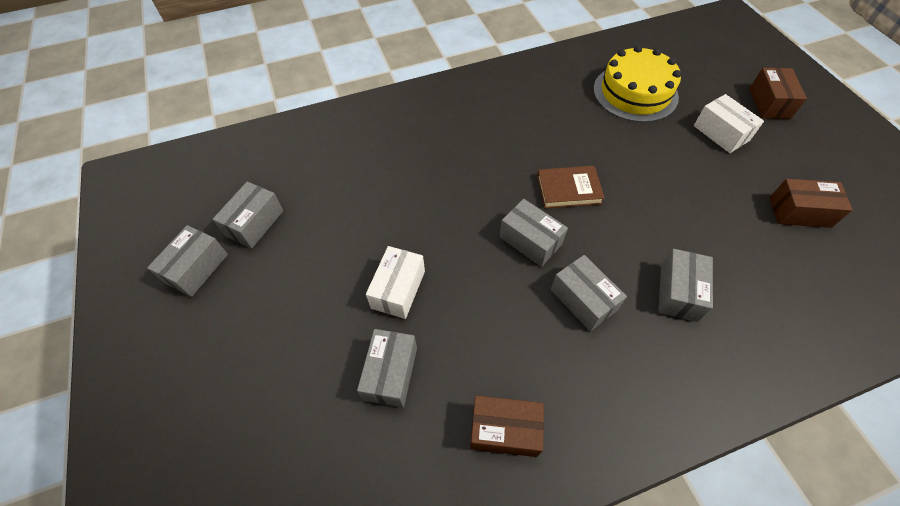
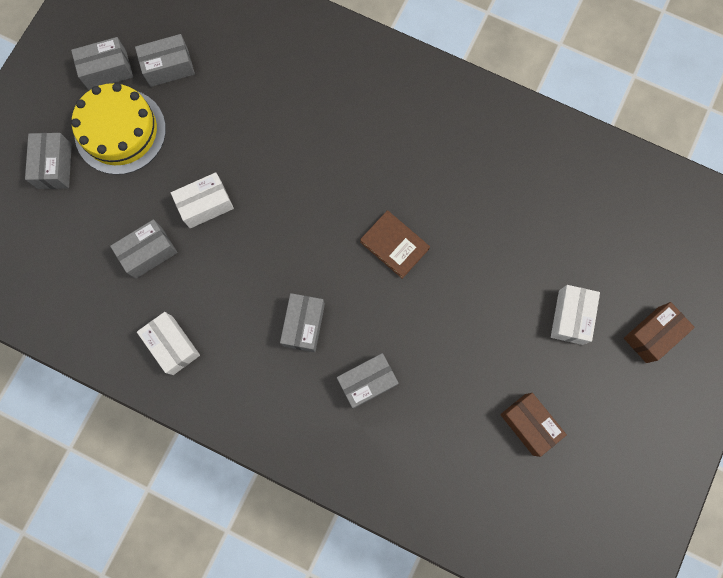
camera: 45 degrees right, 20 degrees up
brown box [470,395,544,457] -> white box [137,312,200,375]
grey box [499,199,568,267] -> grey box moved to [25,133,72,189]
yellow cake [593,45,681,122] -> yellow cake moved to [71,83,166,175]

* * *

• Problem details
Line for line, restate the data above and omit every picture.

• Answer to this task
camera: 45 degrees right, 20 degrees up
brown box [470,395,544,457] -> white box [137,312,200,375]
grey box [499,199,568,267] -> grey box moved to [25,133,72,189]
yellow cake [593,45,681,122] -> yellow cake moved to [71,83,166,175]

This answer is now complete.